- ACTIVITY -
Leave out the pictures and set down exactly the lines from the start of the listing through the one with "green brick H7", both included.

== AVAILABLE DATA ==

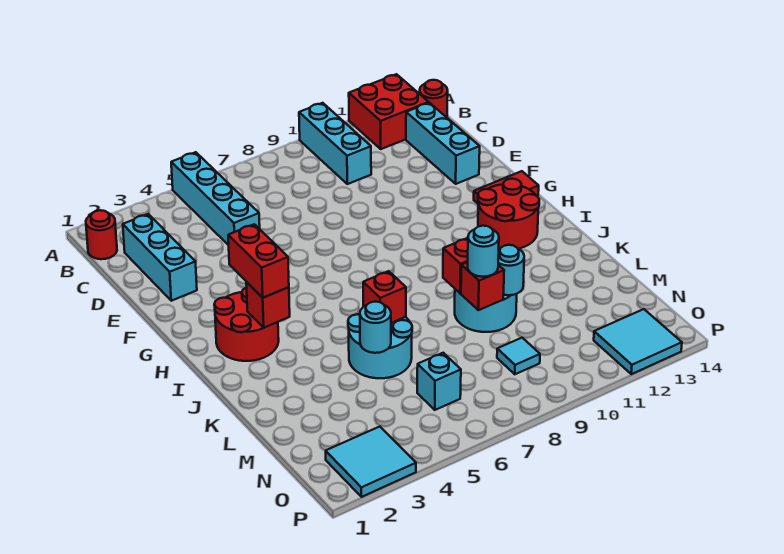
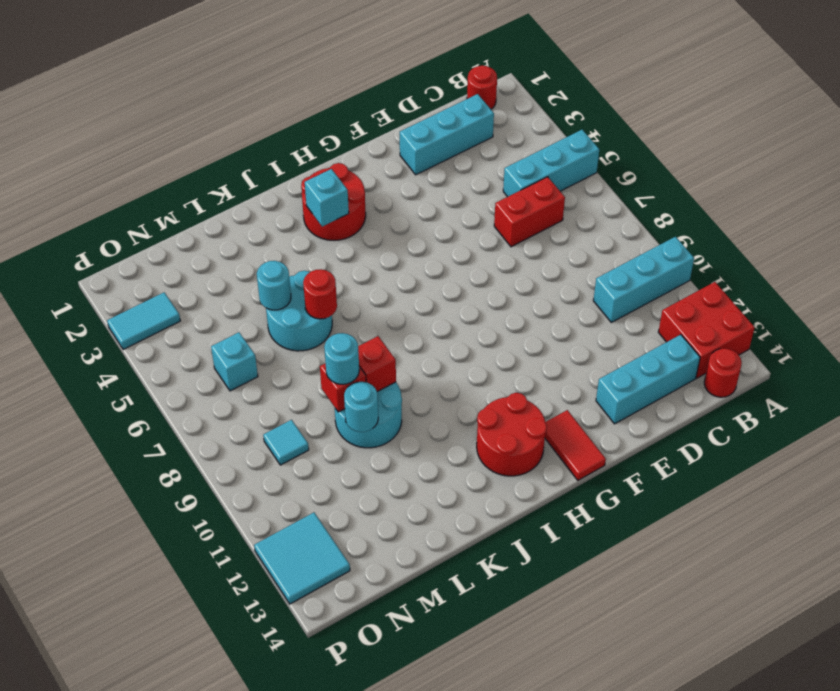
cyan brick A5:D5 level 1 -> cyan brick A5:C5 level 1
red brick H3:I3 level 3 -> red brick C6:D6 level 1
red brick I3 level 2 -> cyan brick I3 level 2
red brick K6 level 2 -> red round brick K6 level 2
cyan tile O2:P3 level 1 -> cyan tile O3:P3 level 1

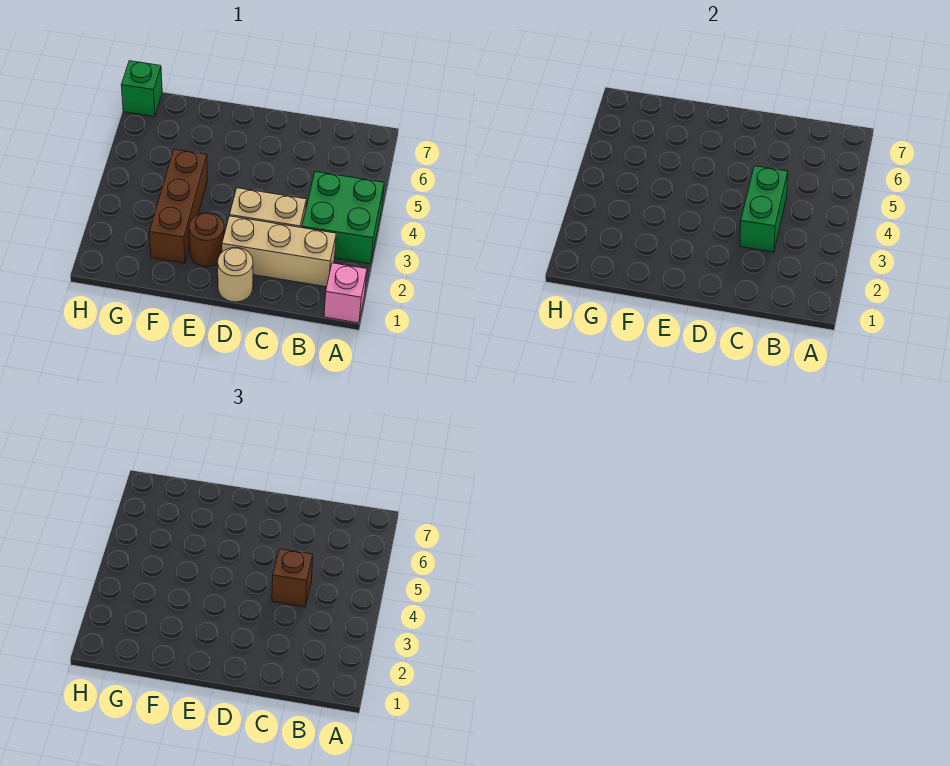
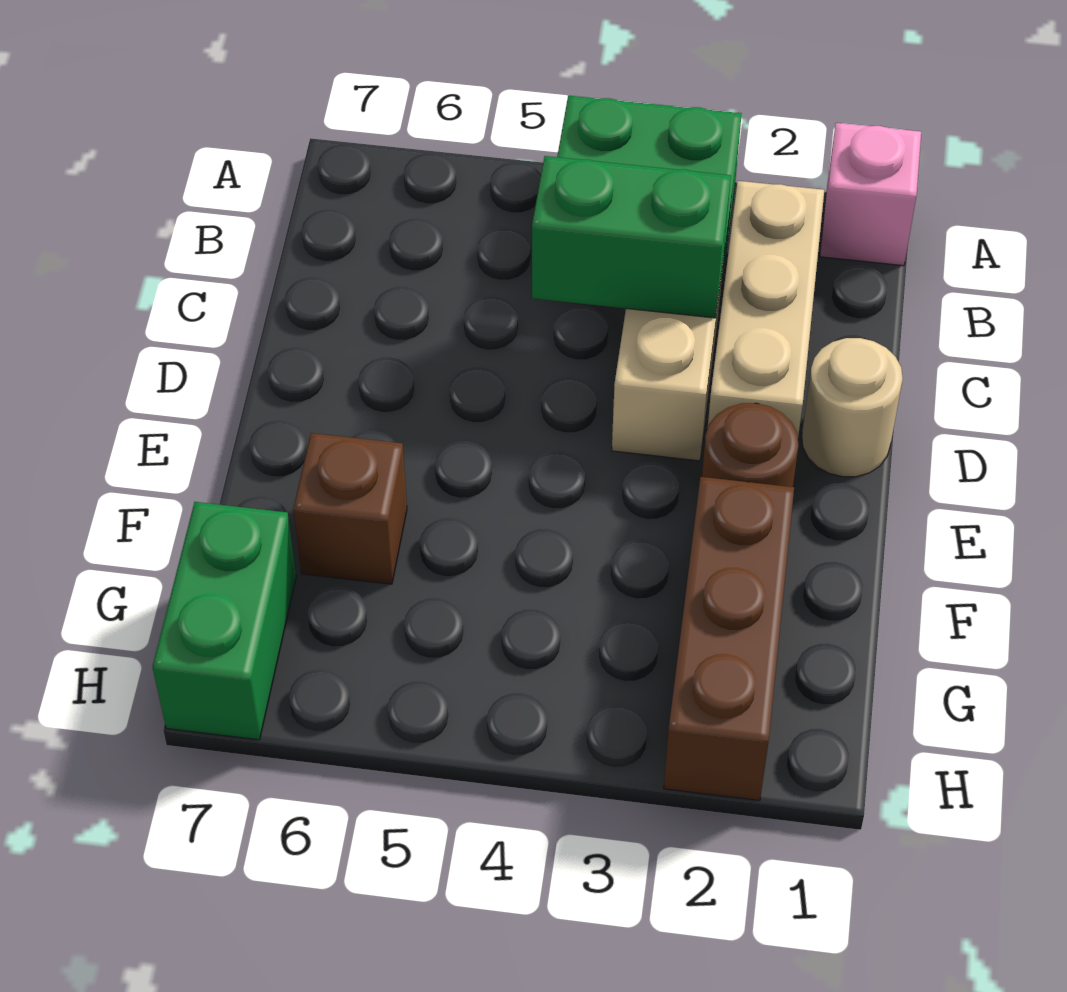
brown brick C4 level 3 -> brown brick F6 level 1
brown brick F2:F4 level 1 -> brown brick F2:H2 level 1
green brick H7 level 1 -> green brick G7:H7 level 1

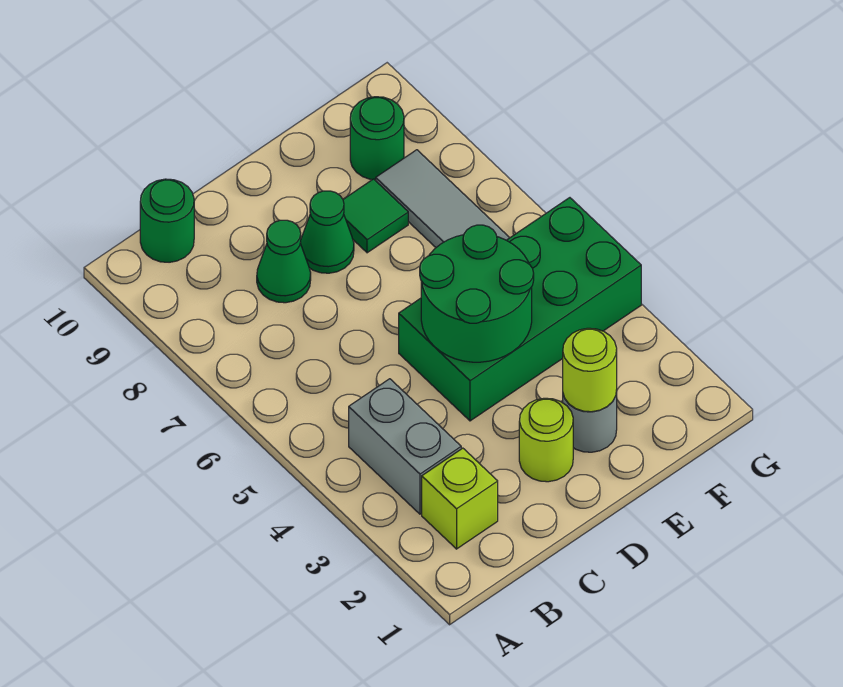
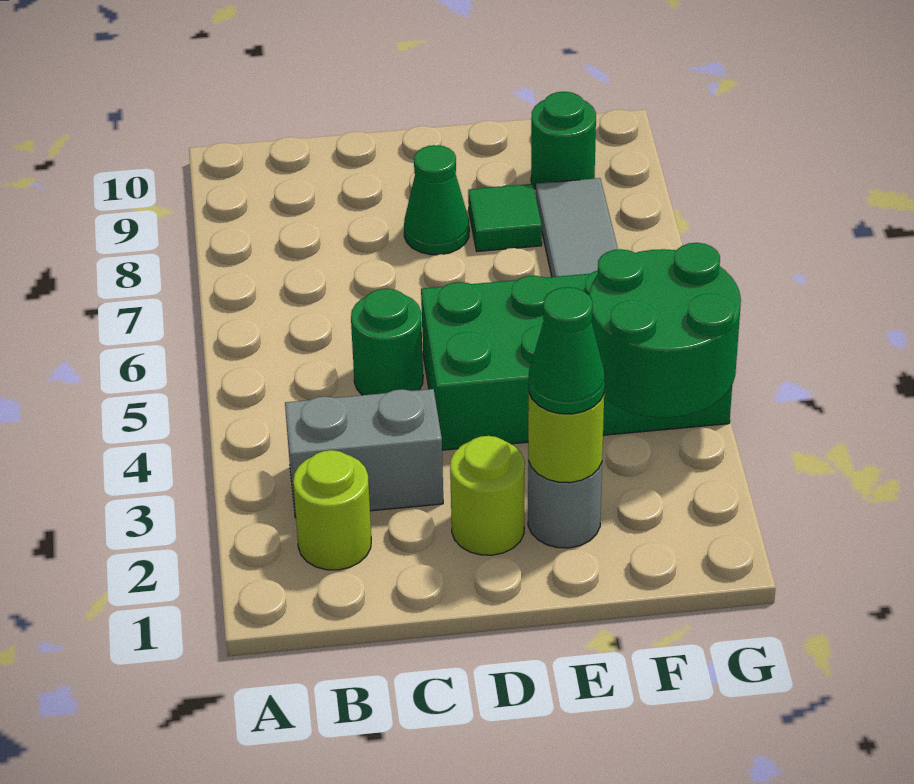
lime brick B2 level 1 -> lime round brick B2 level 1
grey brick B3:B4 level 1 -> grey brick B3:C3 level 1
green round brick B10 level 1 -> green round brick C5 level 1
green cone C8 level 1 -> green cone E2 level 3
green round brick D4:E5 level 2 -> green round brick F3:G4 level 2

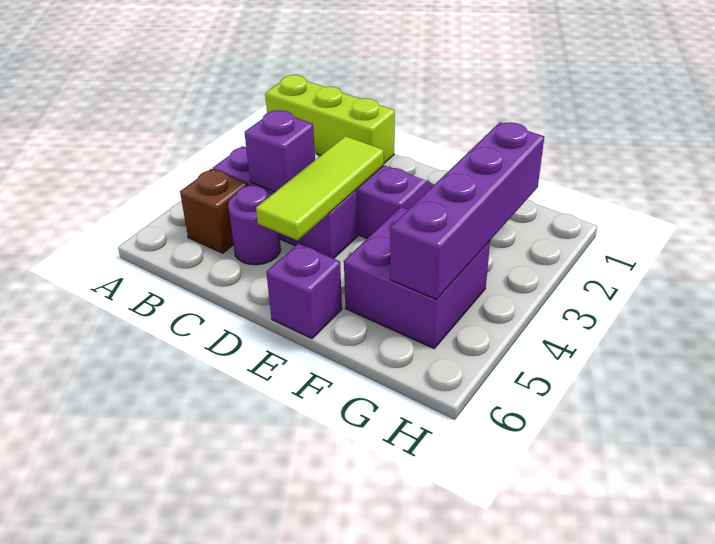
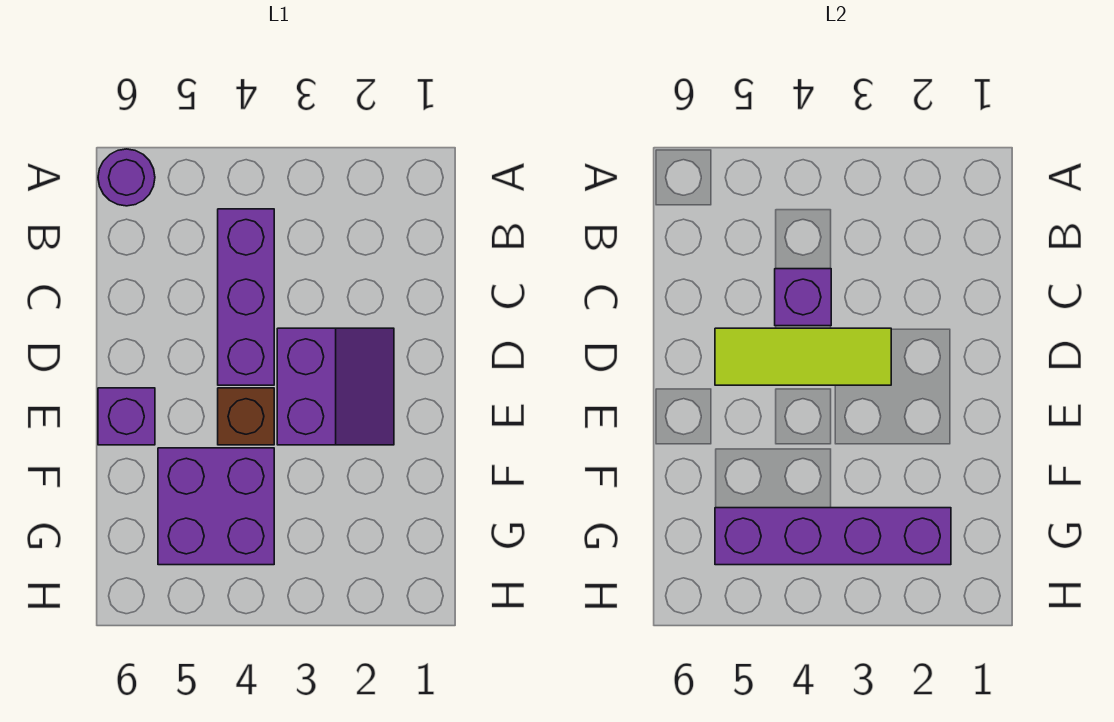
lime brick A1:C1 level 1 -> none
brown brick B5 level 1 -> brown brick E4 level 1
purple round brick C5 level 1 -> purple round brick A6 level 1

===

- ANSWER BOX -
cyan brick A5:D5 level 1 -> cyan brick A5:C5 level 1
red brick H3:I3 level 3 -> red brick C6:D6 level 1
red brick I3 level 2 -> cyan brick I3 level 2
red brick K6 level 2 -> red round brick K6 level 2
cyan tile O2:P3 level 1 -> cyan tile O3:P3 level 1

brown brick C4 level 3 -> brown brick F6 level 1
brown brick F2:F4 level 1 -> brown brick F2:H2 level 1
green brick H7 level 1 -> green brick G7:H7 level 1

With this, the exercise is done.